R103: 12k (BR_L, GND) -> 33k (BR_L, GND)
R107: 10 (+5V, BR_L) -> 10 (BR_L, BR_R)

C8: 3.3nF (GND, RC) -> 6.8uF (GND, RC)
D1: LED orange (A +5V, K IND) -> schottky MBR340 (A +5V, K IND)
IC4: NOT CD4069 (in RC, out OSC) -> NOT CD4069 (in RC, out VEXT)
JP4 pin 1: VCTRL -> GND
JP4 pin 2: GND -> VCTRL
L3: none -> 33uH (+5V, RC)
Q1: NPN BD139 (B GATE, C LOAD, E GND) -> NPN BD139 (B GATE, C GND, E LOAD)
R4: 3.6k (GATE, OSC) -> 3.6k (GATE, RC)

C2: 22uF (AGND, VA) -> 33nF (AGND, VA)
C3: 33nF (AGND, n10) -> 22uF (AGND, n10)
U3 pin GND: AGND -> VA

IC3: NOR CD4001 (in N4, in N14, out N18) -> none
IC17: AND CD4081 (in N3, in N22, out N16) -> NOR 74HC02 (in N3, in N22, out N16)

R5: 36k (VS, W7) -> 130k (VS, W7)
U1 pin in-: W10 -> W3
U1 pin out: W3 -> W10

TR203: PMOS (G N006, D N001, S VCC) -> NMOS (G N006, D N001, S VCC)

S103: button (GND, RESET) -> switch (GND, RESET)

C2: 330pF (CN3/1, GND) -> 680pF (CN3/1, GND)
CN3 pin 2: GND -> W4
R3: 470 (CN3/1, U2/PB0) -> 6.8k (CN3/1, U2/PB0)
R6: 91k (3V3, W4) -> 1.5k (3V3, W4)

-------------------------

Task to carry out: Give again only the lines starting at the one that contains "R4: 3.6k (GATE, OSC) -> 3.6k (GATE, RC)" and running to the end of the data.

Solution to this problem:
R4: 3.6k (GATE, OSC) -> 3.6k (GATE, RC)

C2: 22uF (AGND, VA) -> 33nF (AGND, VA)
C3: 33nF (AGND, n10) -> 22uF (AGND, n10)
U3 pin GND: AGND -> VA

IC3: NOR CD4001 (in N4, in N14, out N18) -> none
IC17: AND CD4081 (in N3, in N22, out N16) -> NOR 74HC02 (in N3, in N22, out N16)

R5: 36k (VS, W7) -> 130k (VS, W7)
U1 pin in-: W10 -> W3
U1 pin out: W3 -> W10

TR203: PMOS (G N006, D N001, S VCC) -> NMOS (G N006, D N001, S VCC)

S103: button (GND, RESET) -> switch (GND, RESET)

C2: 330pF (CN3/1, GND) -> 680pF (CN3/1, GND)
CN3 pin 2: GND -> W4
R3: 470 (CN3/1, U2/PB0) -> 6.8k (CN3/1, U2/PB0)
R6: 91k (3V3, W4) -> 1.5k (3V3, W4)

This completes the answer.